How to complete this task:
Among the lines of the records, count those containing the word "black", then give the number alone.

Information supplied:
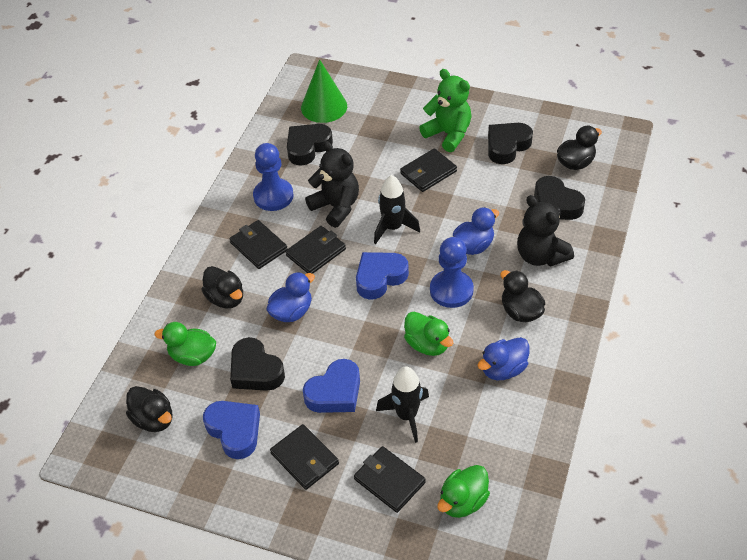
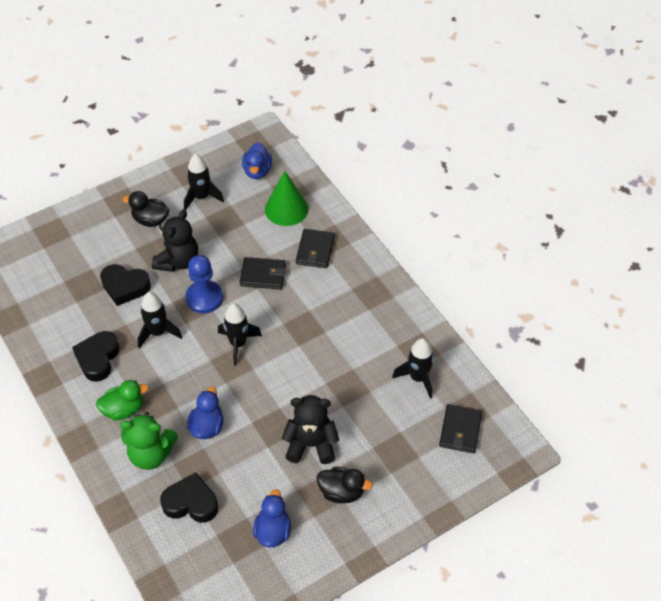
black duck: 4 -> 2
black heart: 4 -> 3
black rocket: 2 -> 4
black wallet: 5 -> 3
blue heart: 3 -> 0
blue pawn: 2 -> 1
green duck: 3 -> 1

---

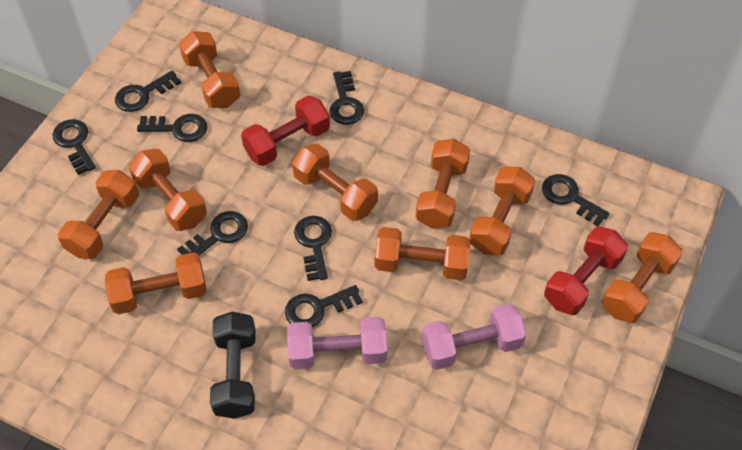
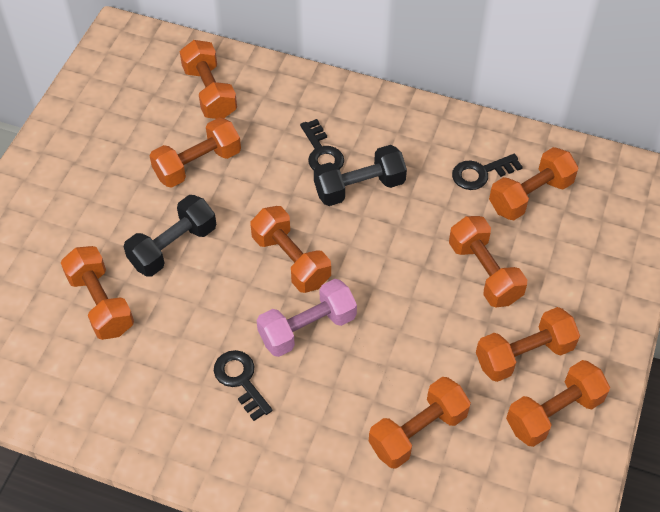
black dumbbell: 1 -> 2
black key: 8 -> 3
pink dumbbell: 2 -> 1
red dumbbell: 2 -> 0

Response to the task:
6